[Records from a data collection]
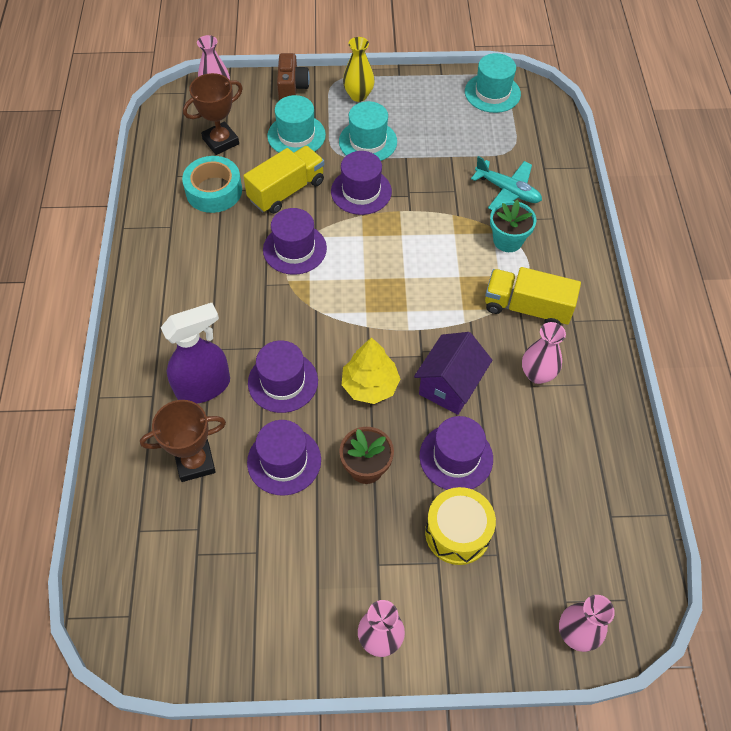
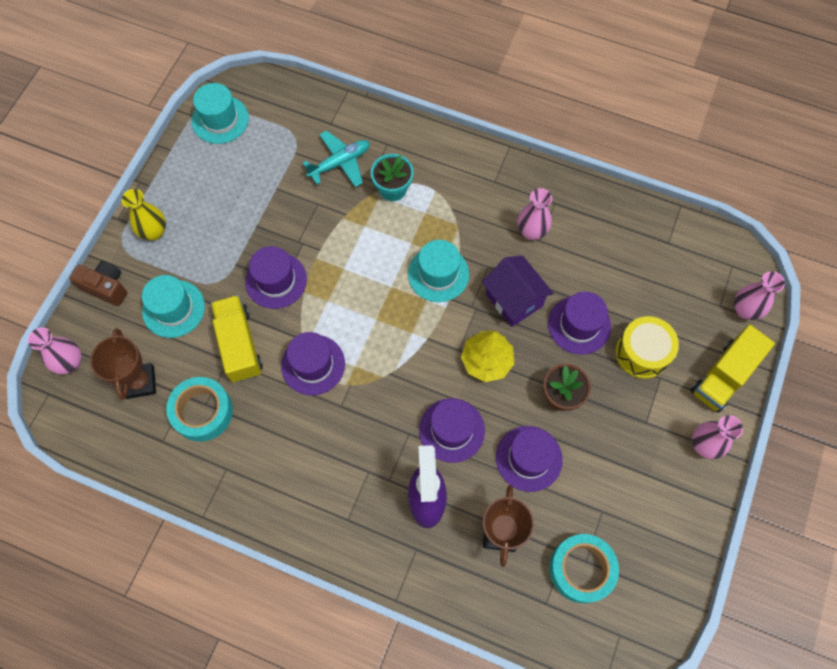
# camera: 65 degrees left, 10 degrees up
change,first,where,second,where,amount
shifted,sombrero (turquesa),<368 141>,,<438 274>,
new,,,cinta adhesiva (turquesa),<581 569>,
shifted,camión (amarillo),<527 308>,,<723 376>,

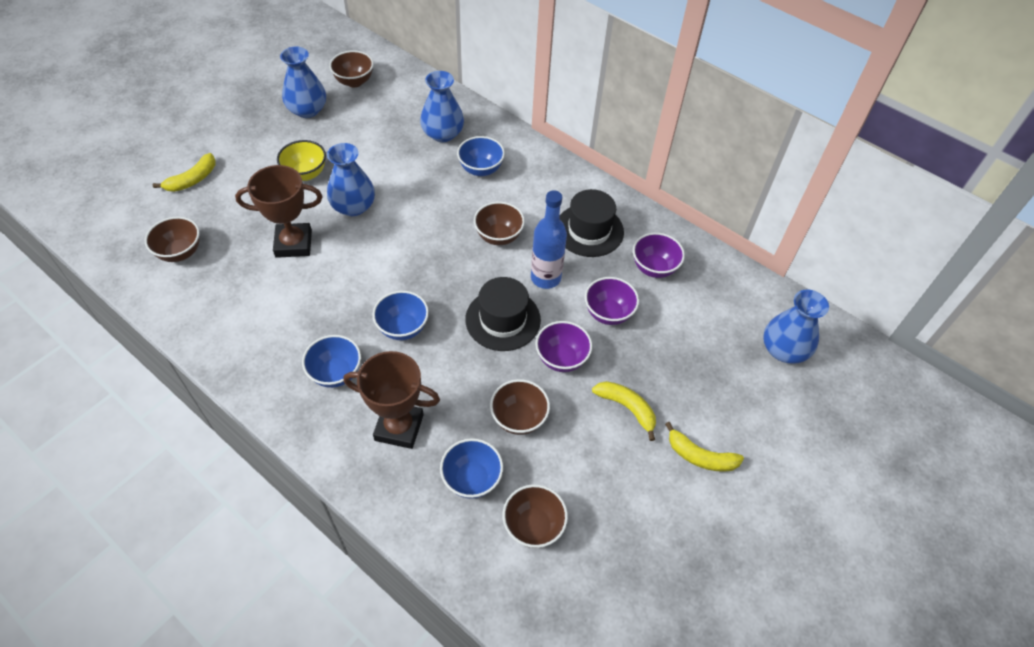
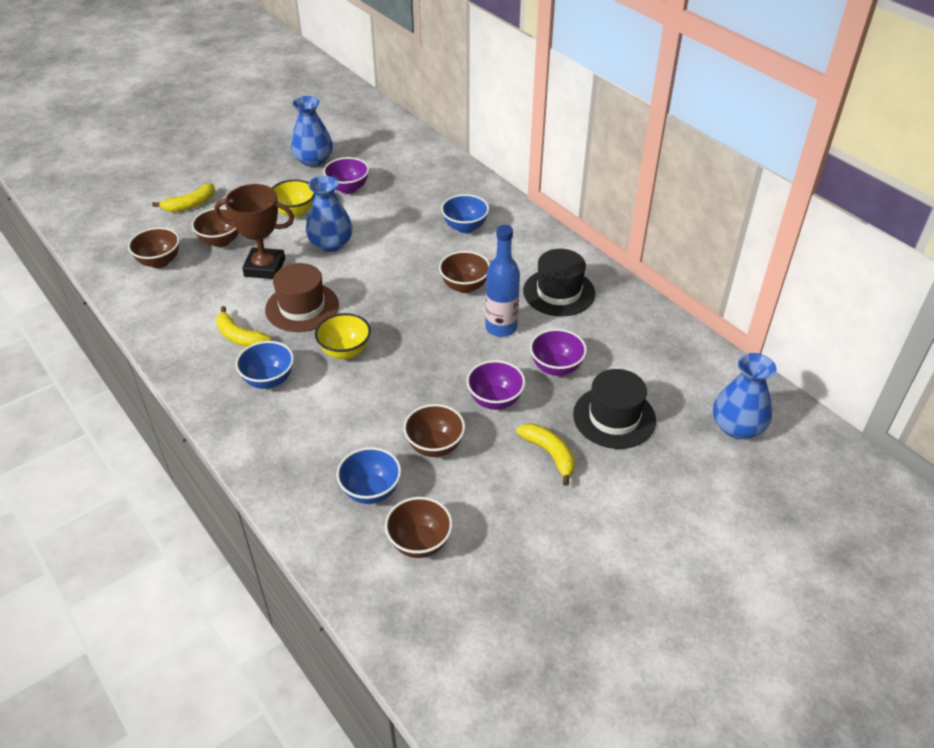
# camera: 15 degrees right, 10 degrees down
change,first,where,second,where,amount
shifted,cuenco (marrón),<354 81>,,<221 241>,
shifted,plátano (amarillo),<700 456>,,<239 337>,
new,,,sombrero (marrón),<302 307>,
repainted,cuenco (azul),<403 328>,cuenco (amarillo),<345 351>,
shifted,cuenco (morado),<654 268>,,<348 188>,
shifted,sombrero (negro),<503 319>,,<614 417>,
gone,trofeo (marrón),<399 427>,,,
gone,florero (azul),<443 134>,,,

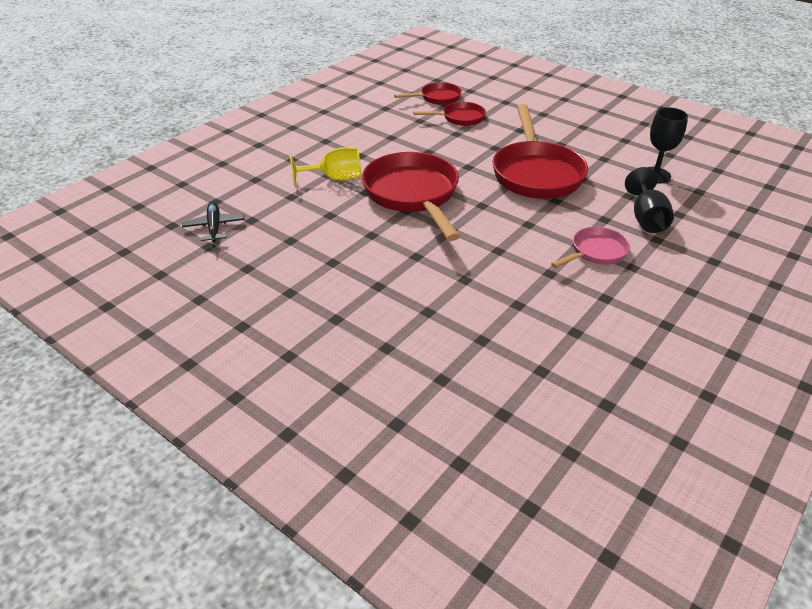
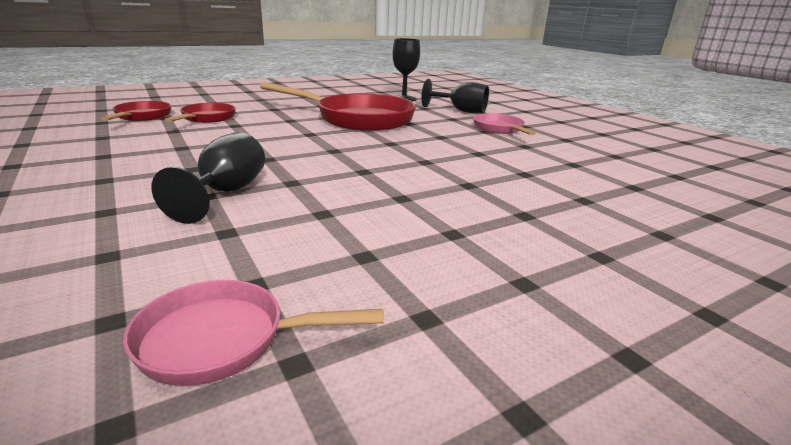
# camera: 70 degrees left, 15 degrees down
change,first,where,second,where,amount
swapped,avión (negro),<214 227>,sartén (rosa),<223 340>,
repainted,copa (amarillo),<335 178>,copa (negro),<226 193>,
gone,sartén (rojo),<413 195>,,,

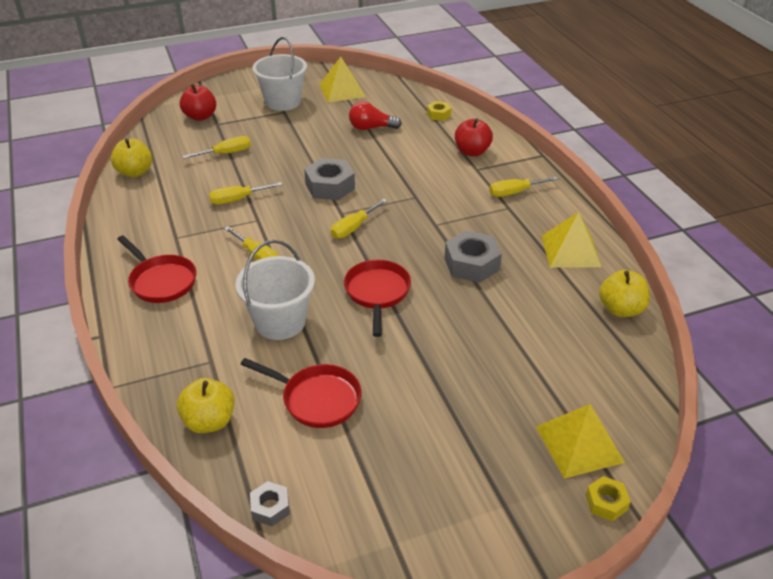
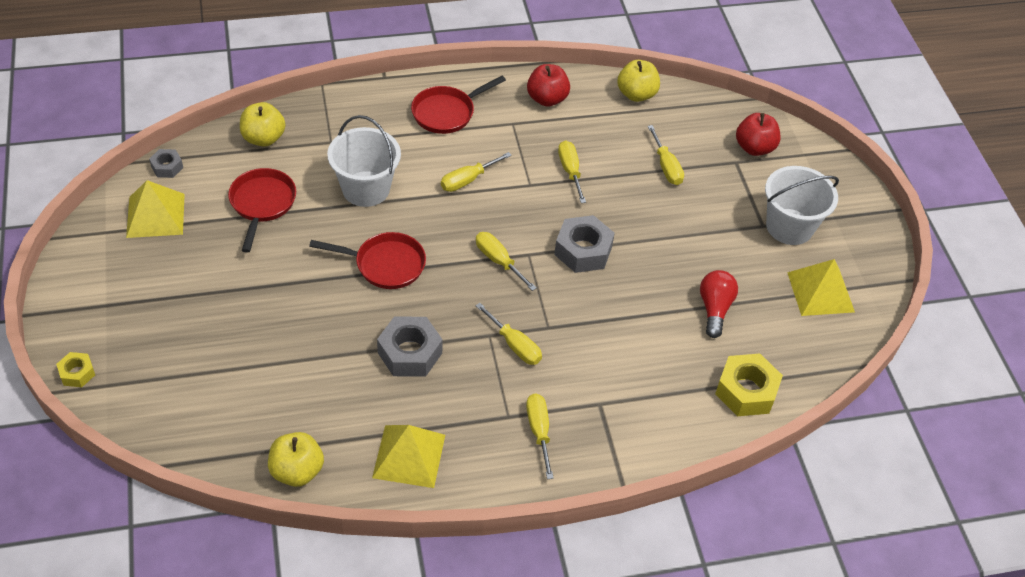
# camera: 95 degrees right, 10 degrees up
change,first,where,second,where,amount
shifted,pirámide (amarillo),<579 444>,,<155 215>,
rotated,sartén (rojo),<317 399>,,<262 204>,150 degrees clockwise
new,,,destornillador (amarillo),<514 345>,
shifted,manzana (rojo),<472 152>,,<547 99>,
scaled,tuerca (amarillo),<438 115>,,<746 391>,x1.82

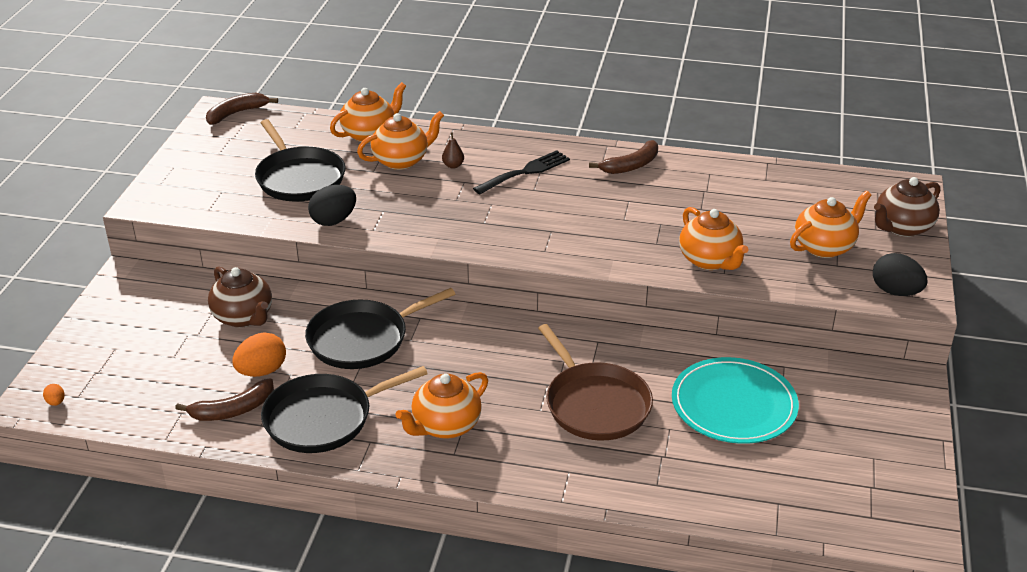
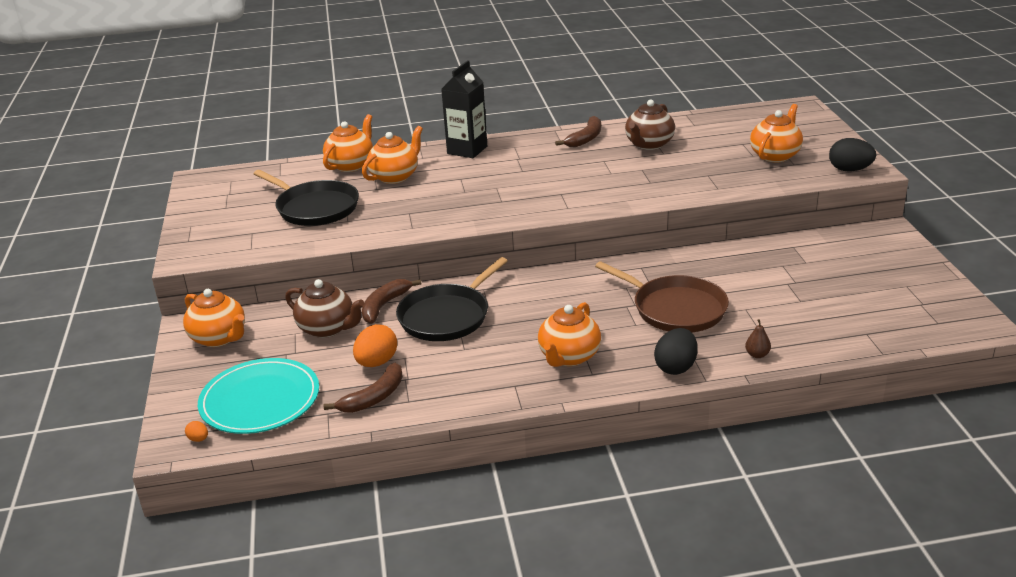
# camera: 20 degrees left, 5 degrees down
change,first,where,second,where,amount
shifted,tetera (naranja),<710 261>,,<219 338>,
shifted,plato (turquesa),<733 405>,,<260 400>,
shifted,plátano (marrón),<236 113>,,<384 305>,
new,,,cartón de leche (negro),<467 150>,
shifted,tetera (marrón),<902 227>,,<649 144>,
shifted,huevo (negro),<334 220>,,<676 367>,
shifted,pera (marrón),<453 165>,,<757 355>,
gone,sartén (negro),<324 418>,,,
gone,tenedor (negro),<525 172>,,,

## WHAT IS REQUIRED
For this exercise, return exactly the lines above from the line with "shifted,sombrero (negro),<503 319>,,<614" through the line with "# camera: 95 degrees right, 10 degrees up", both included. Do not copy the pictures.

## OUTPUT
shifted,sombrero (negro),<503 319>,,<614 417>,
gone,trofeo (marrón),<399 427>,,,
gone,florero (azul),<443 134>,,,

# camera: 70 degrees left, 15 degrees down
change,first,where,second,where,amount
swapped,avión (negro),<214 227>,sartén (rosa),<223 340>,
repainted,copa (amarillo),<335 178>,copa (negro),<226 193>,
gone,sartén (rojo),<413 195>,,,

# camera: 95 degrees right, 10 degrees up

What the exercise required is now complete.